MATERIAL SHOWN section start
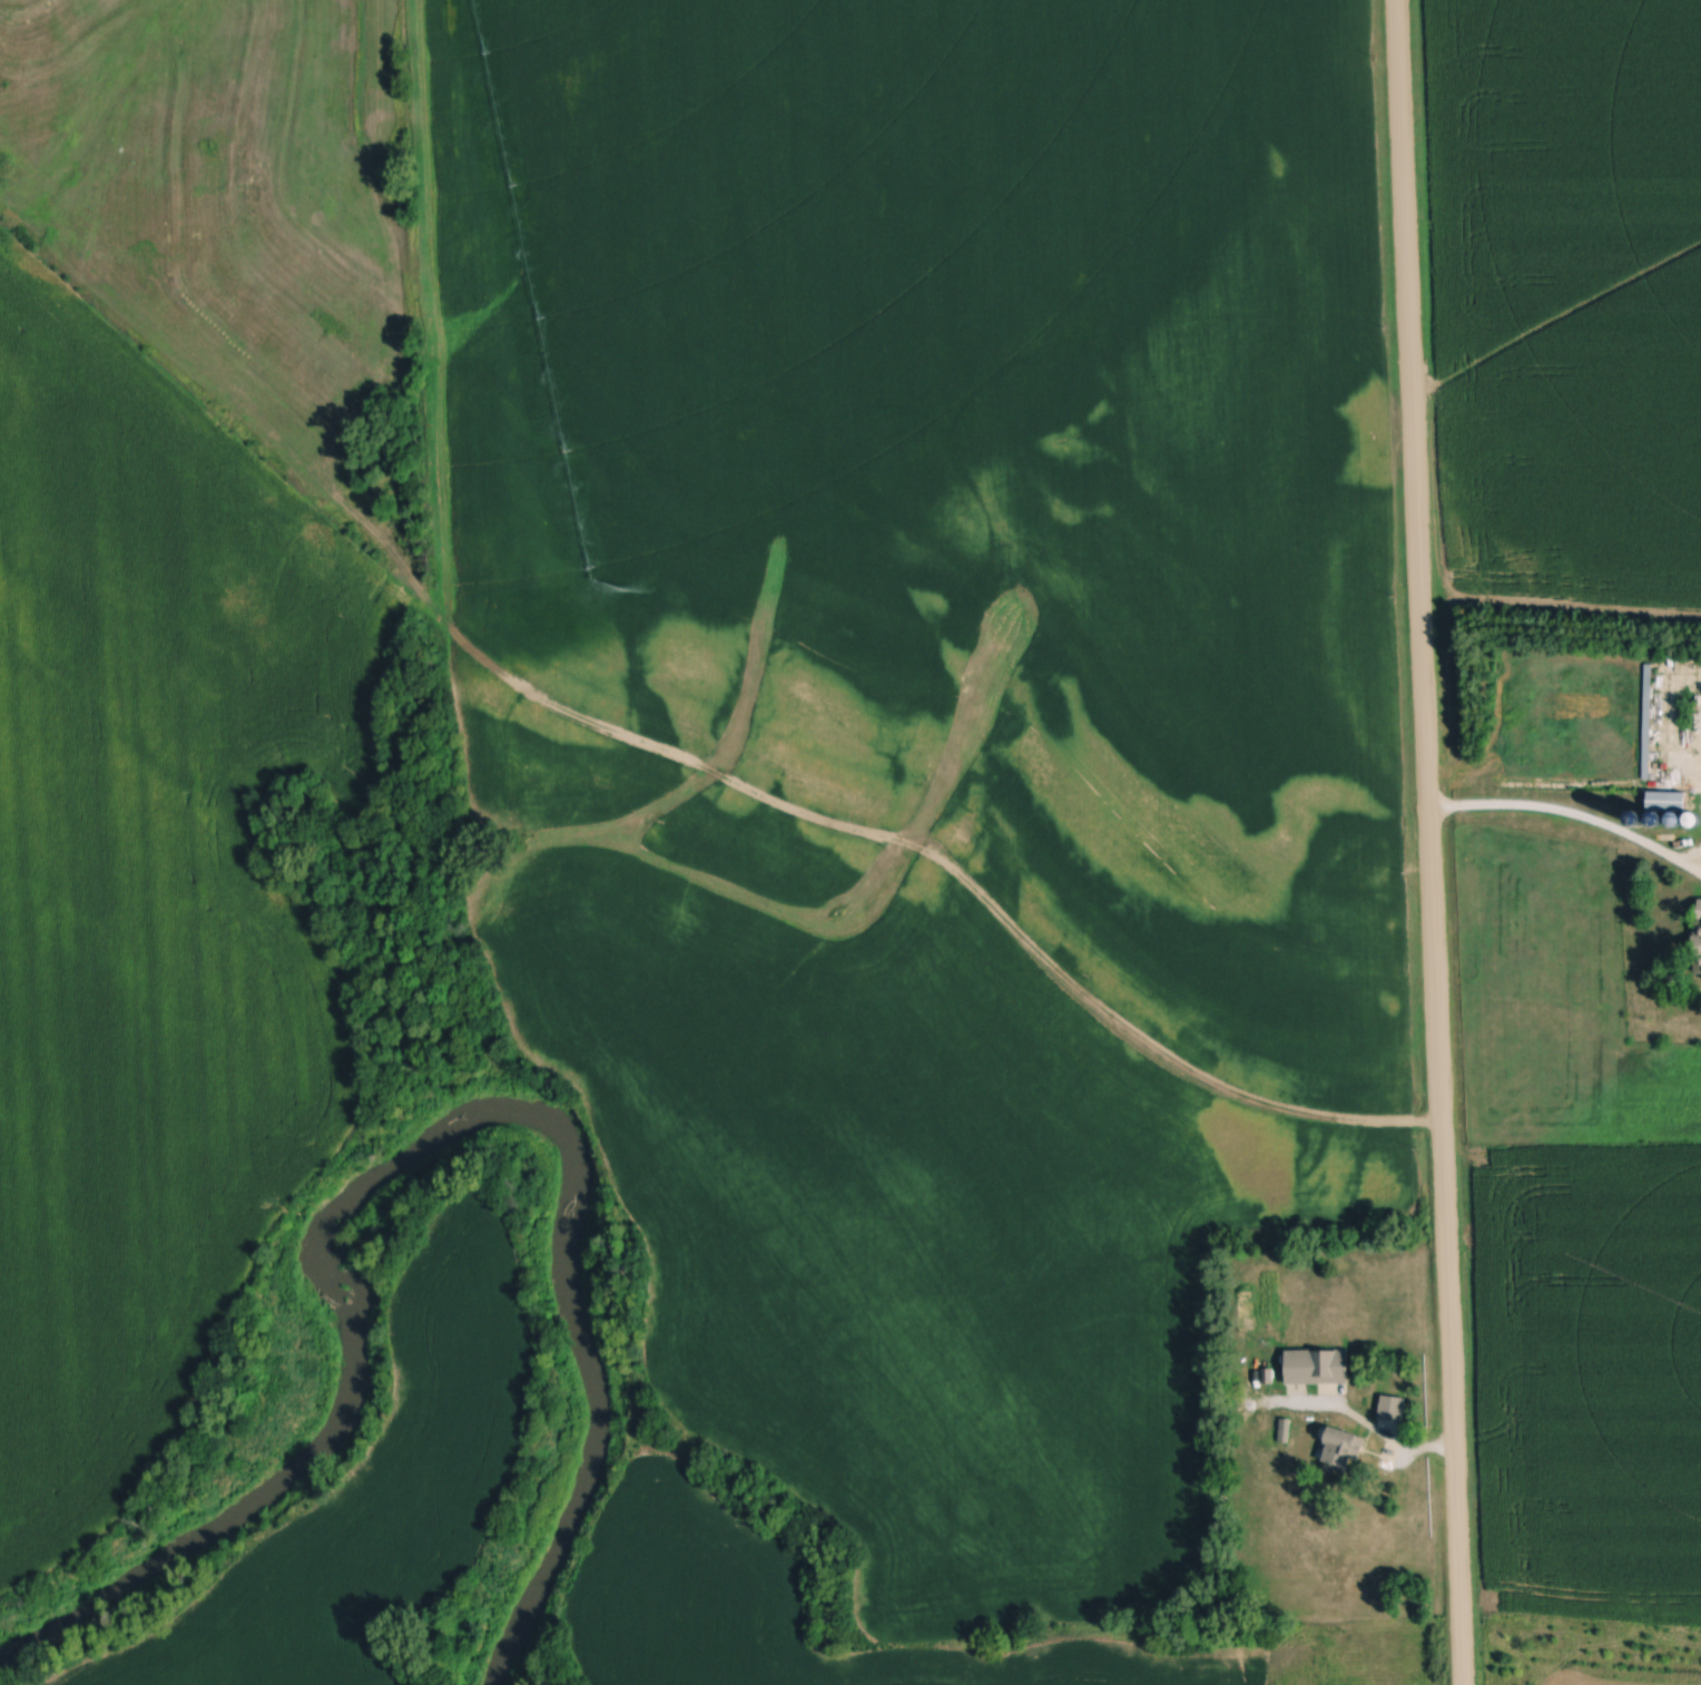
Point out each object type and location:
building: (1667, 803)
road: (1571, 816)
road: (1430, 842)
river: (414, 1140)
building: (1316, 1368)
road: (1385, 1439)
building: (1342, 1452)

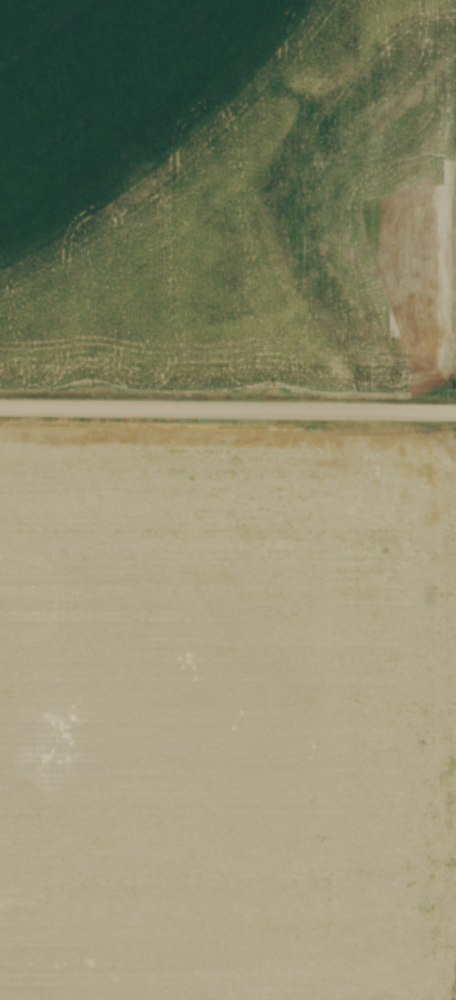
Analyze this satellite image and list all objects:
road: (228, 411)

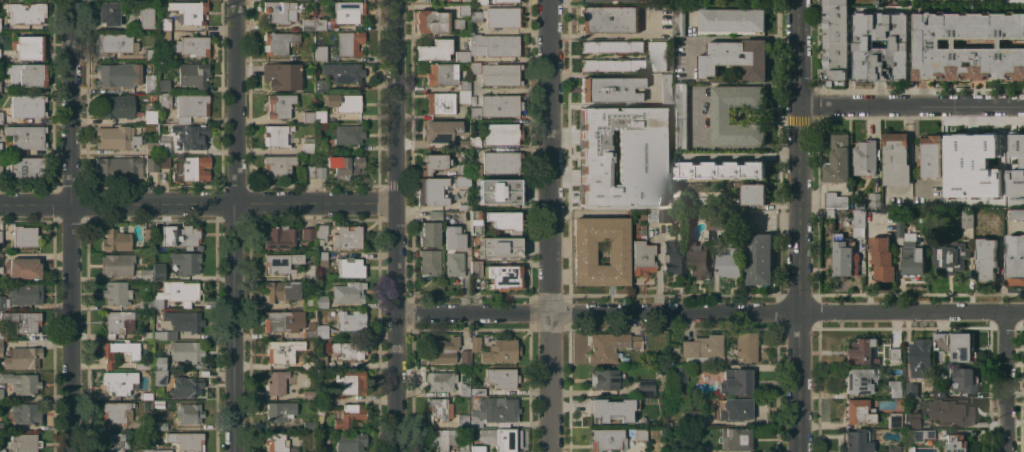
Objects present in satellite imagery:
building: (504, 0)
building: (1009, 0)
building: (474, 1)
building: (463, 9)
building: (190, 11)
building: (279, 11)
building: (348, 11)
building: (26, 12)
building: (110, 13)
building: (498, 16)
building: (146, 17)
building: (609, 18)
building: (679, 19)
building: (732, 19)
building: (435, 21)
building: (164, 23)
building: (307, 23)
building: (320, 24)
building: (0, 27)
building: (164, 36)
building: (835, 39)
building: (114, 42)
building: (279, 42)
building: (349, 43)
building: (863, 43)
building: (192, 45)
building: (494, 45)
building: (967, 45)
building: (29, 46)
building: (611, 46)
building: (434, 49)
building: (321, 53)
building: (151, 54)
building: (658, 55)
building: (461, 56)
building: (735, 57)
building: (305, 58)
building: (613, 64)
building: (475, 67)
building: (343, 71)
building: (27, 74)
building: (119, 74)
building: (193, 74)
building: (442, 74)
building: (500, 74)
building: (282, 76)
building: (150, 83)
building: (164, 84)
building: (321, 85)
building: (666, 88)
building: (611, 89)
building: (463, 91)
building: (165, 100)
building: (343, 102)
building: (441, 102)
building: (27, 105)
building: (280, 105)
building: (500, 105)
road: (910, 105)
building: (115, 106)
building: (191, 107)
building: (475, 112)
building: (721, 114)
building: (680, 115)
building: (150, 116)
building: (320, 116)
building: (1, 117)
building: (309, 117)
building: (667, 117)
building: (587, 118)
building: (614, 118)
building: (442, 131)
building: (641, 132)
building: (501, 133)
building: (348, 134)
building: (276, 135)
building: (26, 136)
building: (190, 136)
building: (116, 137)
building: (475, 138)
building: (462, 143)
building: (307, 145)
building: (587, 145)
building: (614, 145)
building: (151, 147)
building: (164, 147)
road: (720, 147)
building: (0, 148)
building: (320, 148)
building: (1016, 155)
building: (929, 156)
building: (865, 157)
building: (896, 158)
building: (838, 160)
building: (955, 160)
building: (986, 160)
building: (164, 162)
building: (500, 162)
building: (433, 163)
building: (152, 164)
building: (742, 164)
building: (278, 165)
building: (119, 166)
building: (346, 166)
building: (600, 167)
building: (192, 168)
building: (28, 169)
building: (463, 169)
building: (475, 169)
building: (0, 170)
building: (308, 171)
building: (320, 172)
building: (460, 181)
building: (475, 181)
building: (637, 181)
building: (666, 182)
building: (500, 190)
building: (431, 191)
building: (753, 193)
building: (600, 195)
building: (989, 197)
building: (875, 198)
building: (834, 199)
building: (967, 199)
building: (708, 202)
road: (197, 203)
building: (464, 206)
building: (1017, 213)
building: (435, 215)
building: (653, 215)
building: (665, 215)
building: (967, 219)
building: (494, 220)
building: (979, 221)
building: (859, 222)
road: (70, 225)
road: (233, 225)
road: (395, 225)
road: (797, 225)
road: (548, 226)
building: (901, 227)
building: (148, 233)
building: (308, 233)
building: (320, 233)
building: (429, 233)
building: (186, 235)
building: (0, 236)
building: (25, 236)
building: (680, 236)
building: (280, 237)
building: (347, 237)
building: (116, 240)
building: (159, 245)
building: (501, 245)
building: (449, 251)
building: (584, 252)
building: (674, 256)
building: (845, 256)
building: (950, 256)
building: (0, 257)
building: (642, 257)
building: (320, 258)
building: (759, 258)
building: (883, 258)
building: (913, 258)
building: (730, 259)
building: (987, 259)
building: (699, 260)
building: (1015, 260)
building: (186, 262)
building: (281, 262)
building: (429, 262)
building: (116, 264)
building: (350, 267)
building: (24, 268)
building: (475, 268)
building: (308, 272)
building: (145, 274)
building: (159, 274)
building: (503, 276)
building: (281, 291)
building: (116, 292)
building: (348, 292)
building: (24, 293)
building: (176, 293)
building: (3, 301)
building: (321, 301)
MATERIAL SHOWN section end
Look for the word "satellite" throughout the material above and copy every line that has it.

Analyze this satellite image and list all objects:
Objects present in satellite imagery:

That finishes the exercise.